Supplied records:
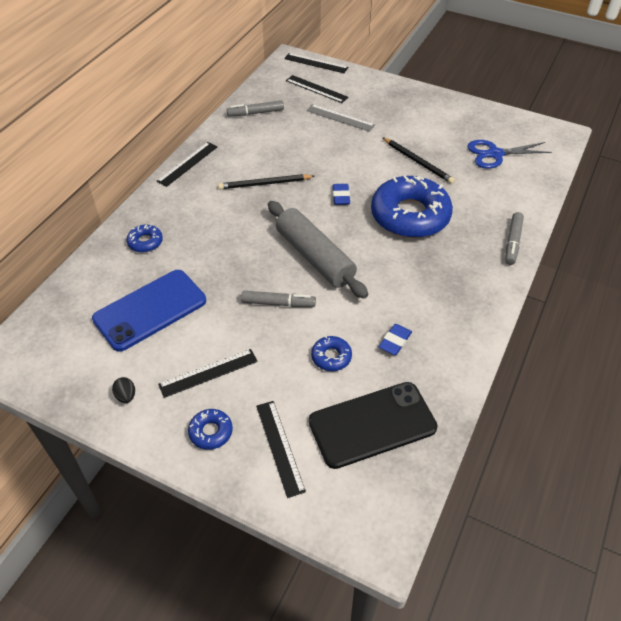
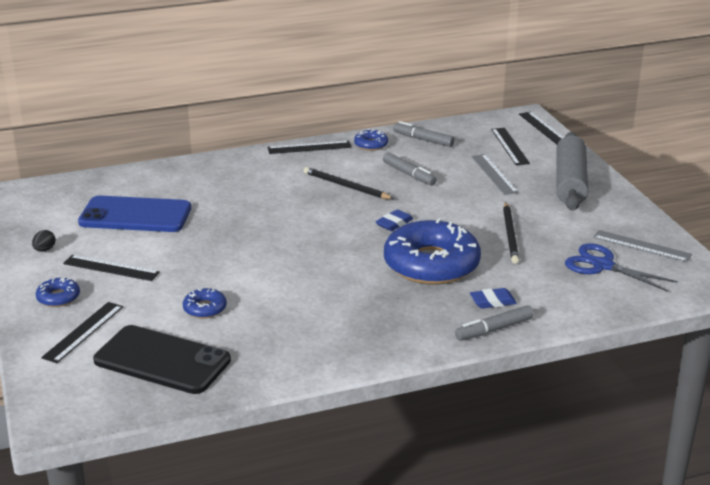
camera: 45 degrees right, 20 degrees down
(145, 242) = (198, 178): blue donut -> blue donut (371, 145)
(278, 303) = (224, 259): grey marker -> grey marker (409, 174)
(315, 257) = (301, 248): grey rolling pin -> grey rolling pin (570, 182)
(395, 341) = (267, 328): blue eraser -> blue eraser (492, 301)
(492, 127) = (641, 246): none -> grey ruler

What needs to be done:
Images in the data above are to be skipped. Retype all other material exactly.

Answer for this exercise:
camera: 45 degrees right, 20 degrees down
(145, 242) = (198, 178): blue donut -> blue donut (371, 145)
(278, 303) = (224, 259): grey marker -> grey marker (409, 174)
(315, 257) = (301, 248): grey rolling pin -> grey rolling pin (570, 182)
(395, 341) = (267, 328): blue eraser -> blue eraser (492, 301)
(492, 127) = (641, 246): none -> grey ruler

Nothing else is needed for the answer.